── Supplied information

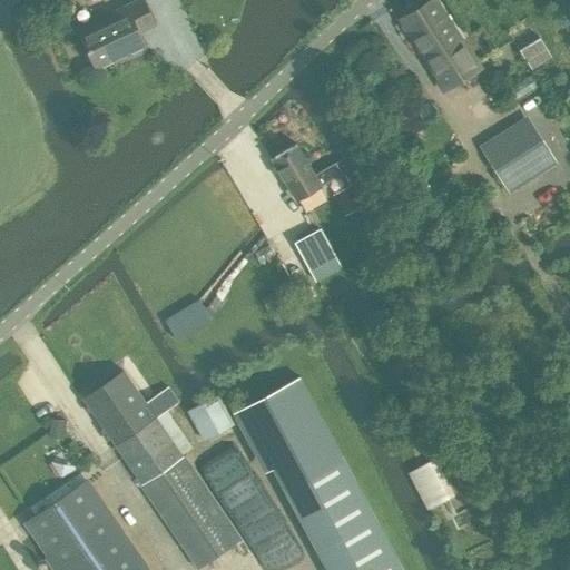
[(96,69),(146,46),(139,33),(156,26),(143,0),(138,0),(109,13),(111,19),(80,33),(96,69)]
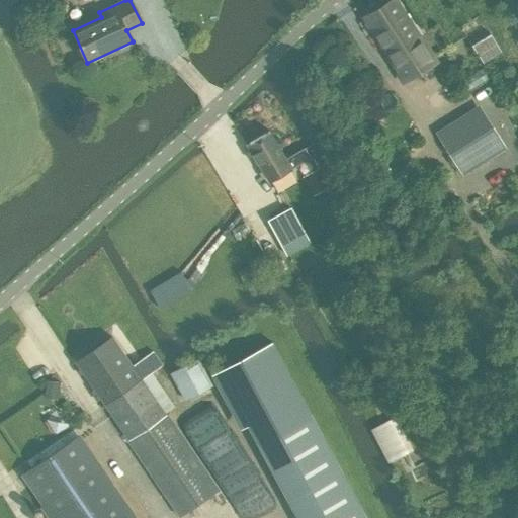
[(405,83),(436,63),(397,0),(394,0),(364,18),(405,83)]
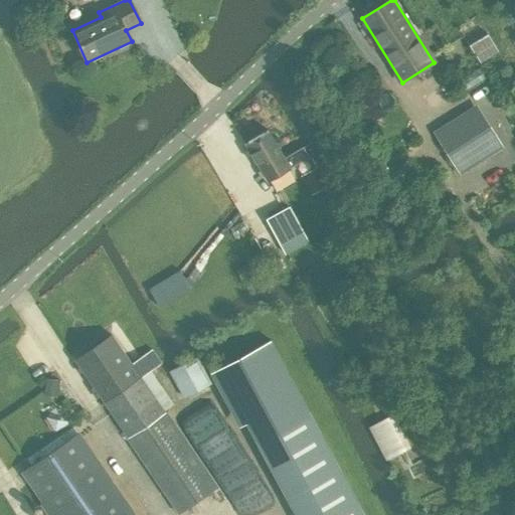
[(460,168),(498,143),(478,113),(440,138),(460,168)]
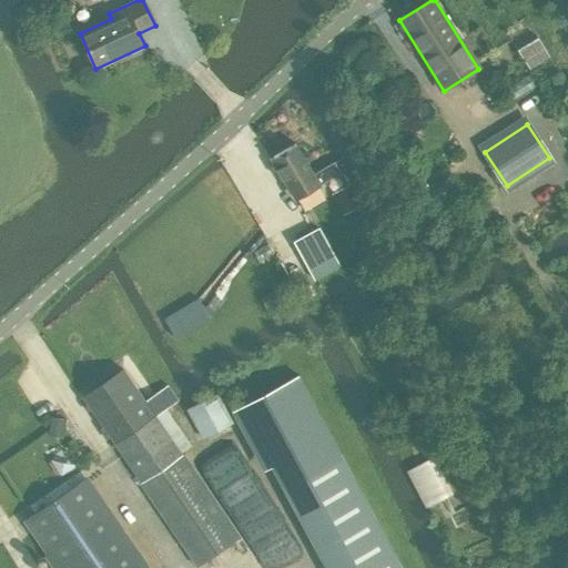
[(296,143),(271,159),(295,201),(341,174),(334,163),(314,174),(296,143)]
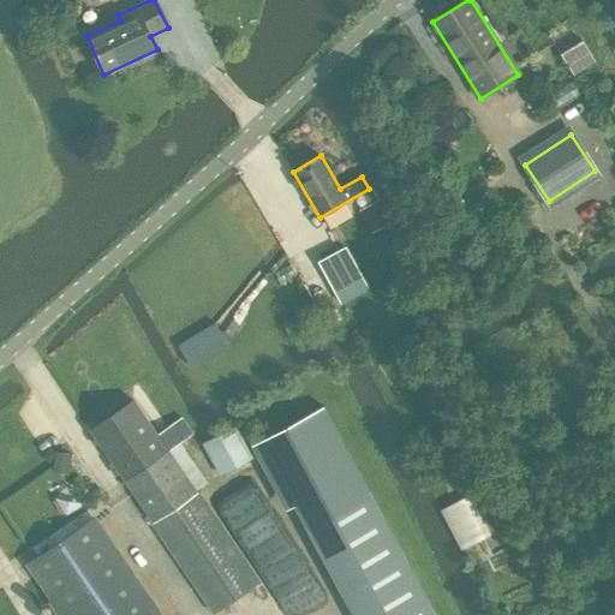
[(363,214),(372,231),(389,222),(390,221),(383,208),(381,204),(363,214)]
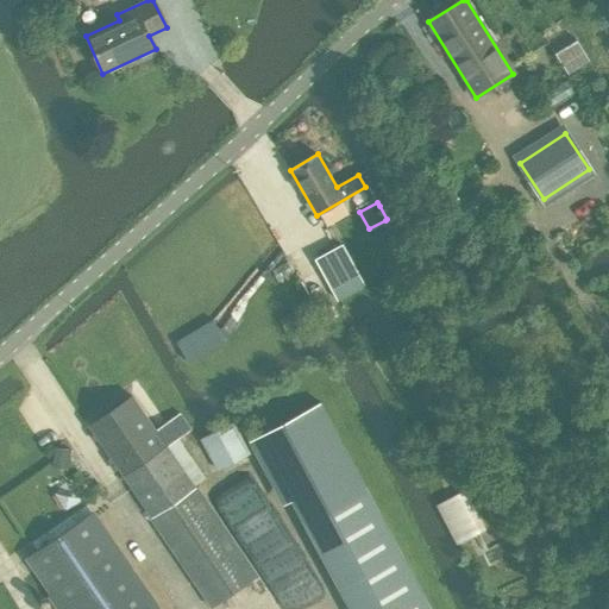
[(341,245),(315,259),(338,300),(364,286),(341,245)]
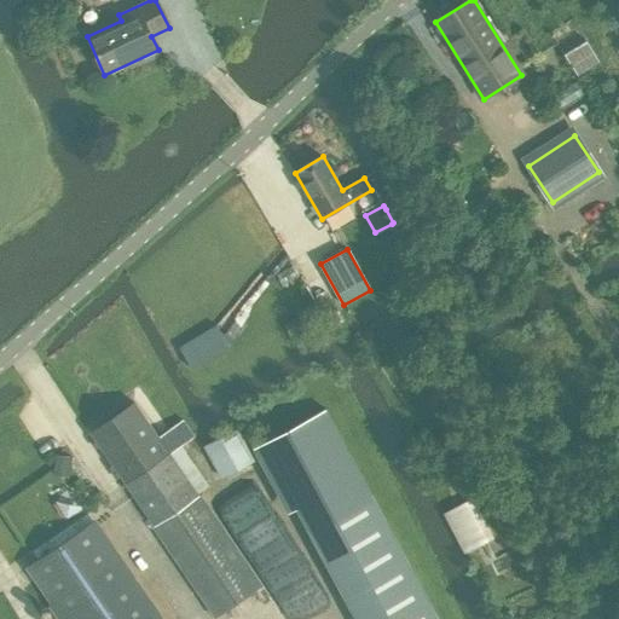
[(300,314),(283,325),(291,339),(308,328),(300,314)]
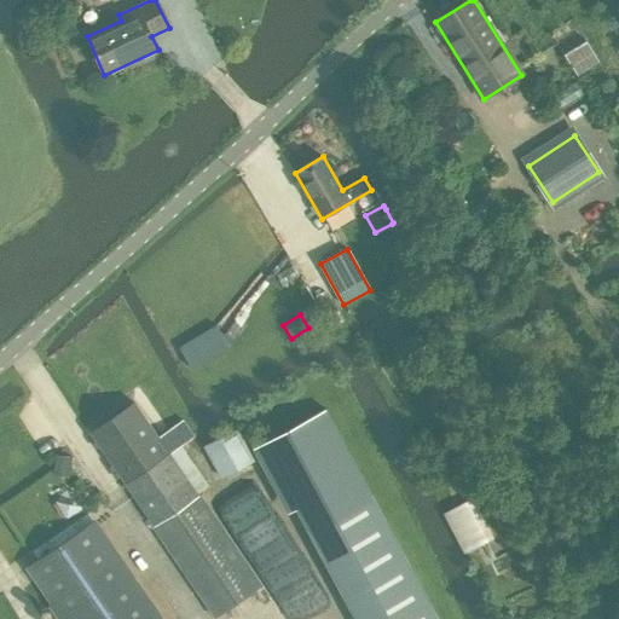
[(192,368),(229,347),(217,327),(180,348),(192,368)]
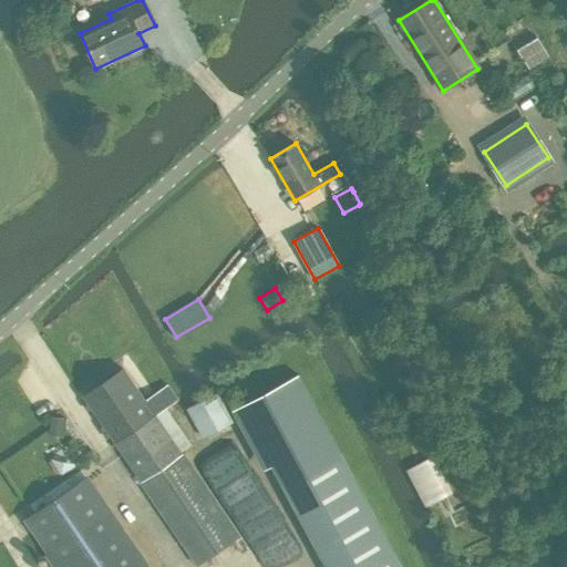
[(145,400),(124,369),(83,397),(142,482),(141,483),(197,566),(240,537),(184,454),(183,454),(167,432),(177,425),(166,409),(178,400),(177,398),(168,384),(145,400)]
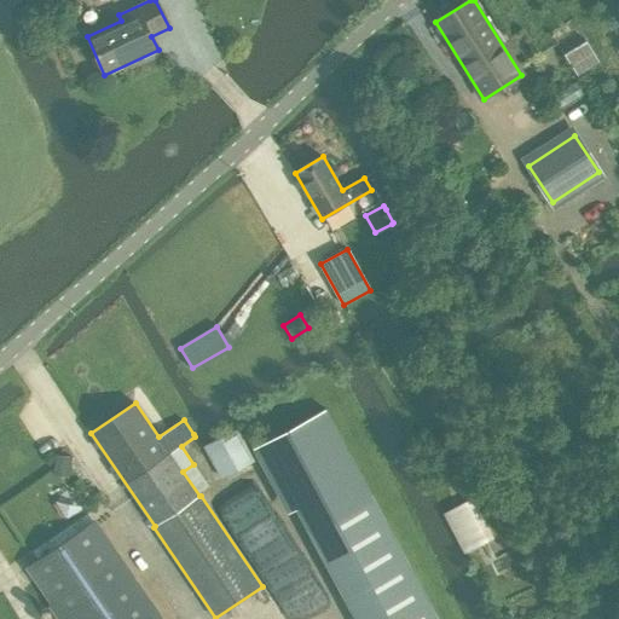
[(260,445),(353,618),(438,618),(327,410),(260,445)]
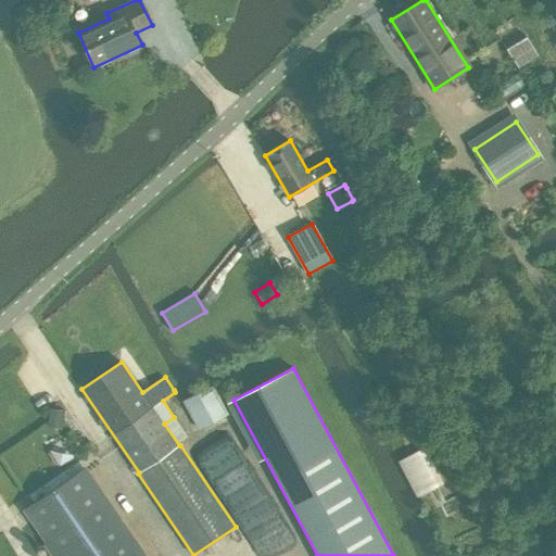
[(198,430),(229,413),(214,384),(182,401),(198,430)]
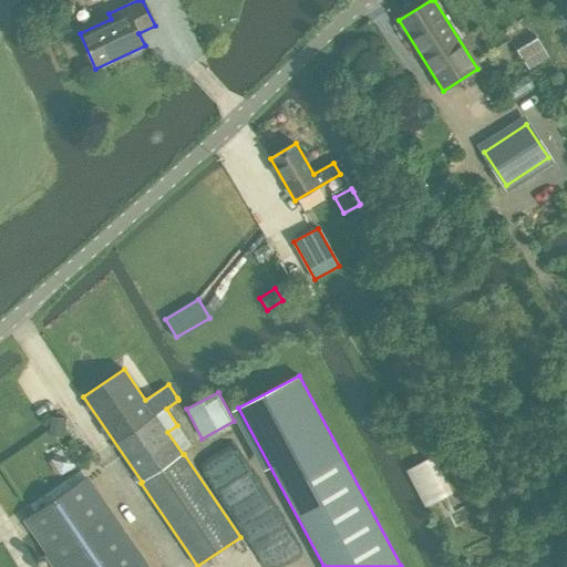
[(51,416),(50,430),(62,431),(63,418),(51,416)]
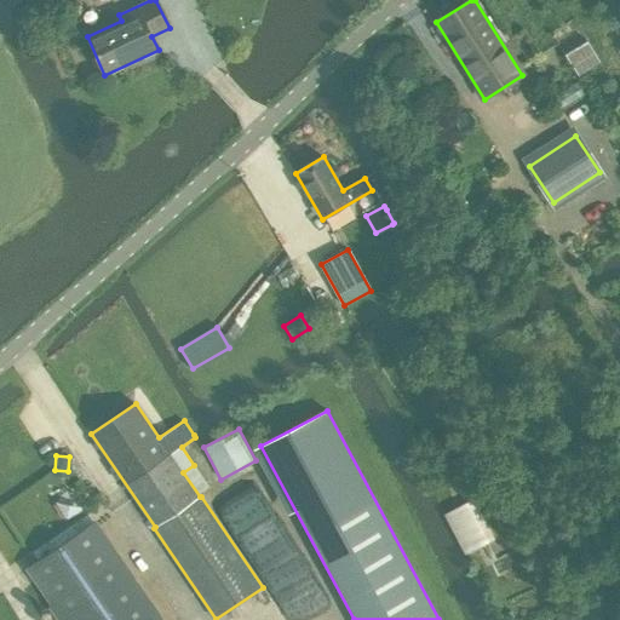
[(466,555),(489,543),(468,503),(445,515),(466,555)]
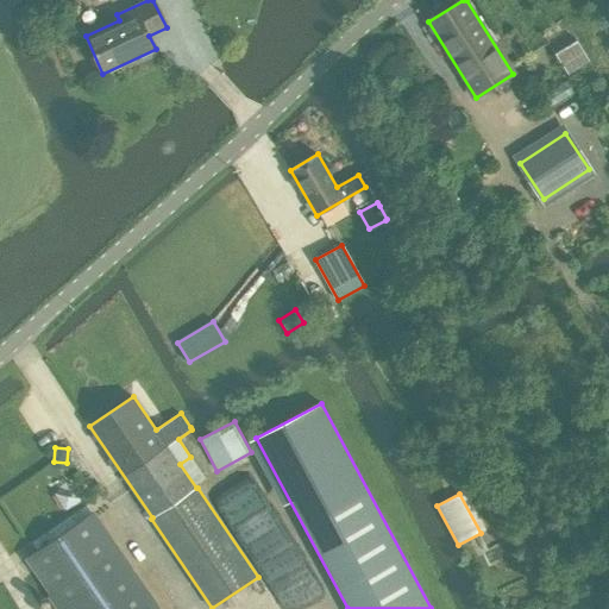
[(158,608),(94,513),(25,560),(58,608),(158,608)]
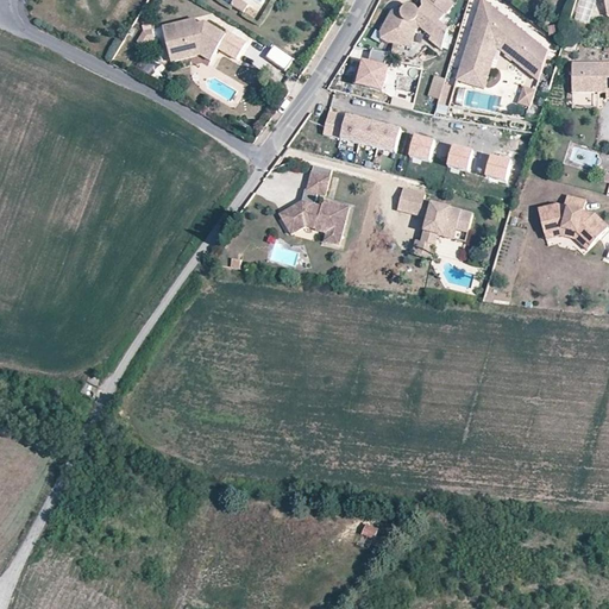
[(240,13),(245,5),(234,0),(232,0),(228,6),(240,13)]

────

» Assigned task
From the first line to the last, give the data again exactly, but without pictures.

» Answer to this task
[(96,69),(146,46),(139,33),(156,26),(143,0),(138,0),(109,13),(111,19),(80,33),(96,69)]
[(405,83),(436,63),(397,0),(394,0),(364,18),(405,83)]
[(460,168),(498,143),(478,113),(440,138),(460,168)]
[(296,143),(271,159),(295,201),(341,174),(334,163),(314,174),(296,143)]
[(363,214),(372,231),(389,222),(390,221),(383,208),(381,204),(363,214)]
[(341,245),(315,259),(338,300),(364,286),(341,245)]
[(300,314),(283,325),(291,339),(308,328),(300,314)]
[(192,368),(229,347),(217,327),(180,348),(192,368)]
[(145,400),(124,369),(83,397),(142,482),(141,483),(197,566),(240,537),(184,454),(183,454),(167,432),(177,425),(166,409),(178,400),(177,398),(168,384),(145,400)]
[(260,445),(353,618),(438,618),(327,410),(260,445)]
[(198,430),(229,413),(214,384),(182,401),(198,430)]
[(51,416),(50,430),(62,431),(63,418),(51,416)]
[(466,555),(489,543),(468,503),(445,515),(466,555)]
[(158,608),(94,513),(25,560),(58,608),(158,608)]
[(240,13),(245,5),(234,0),(232,0),(228,6),(240,13)]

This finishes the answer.